## SUPPLIED INFORMATION

[Start of section]

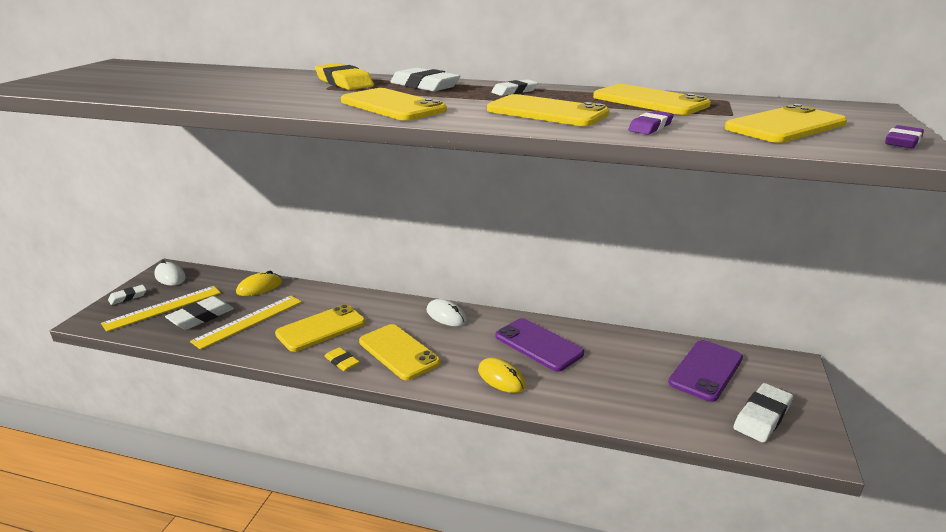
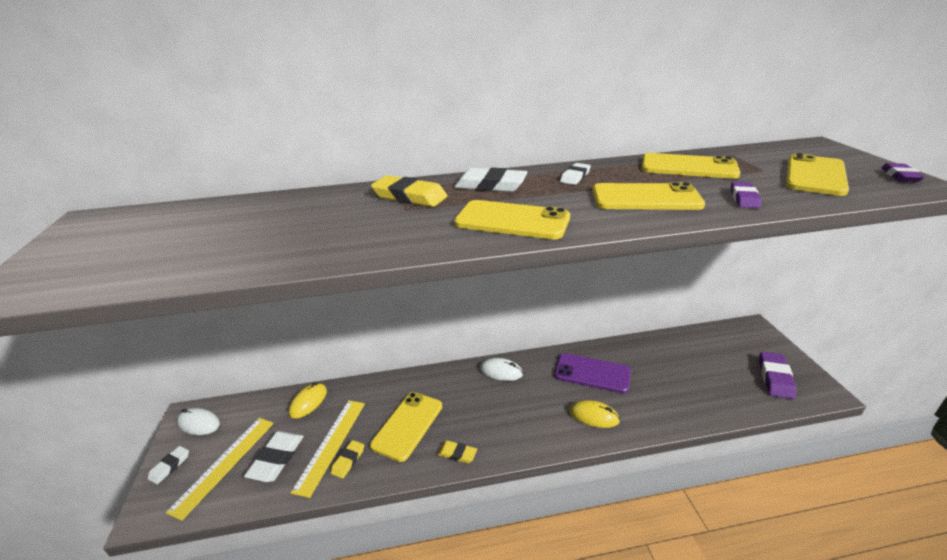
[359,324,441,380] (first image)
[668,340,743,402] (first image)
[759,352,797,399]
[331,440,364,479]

[End of section]

## EXERCISE BRIEF
Using the listing above, pull out all lines that hold the word "first".

## ANSWER TO THIS PROBLEM
[359,324,441,380] (first image)
[668,340,743,402] (first image)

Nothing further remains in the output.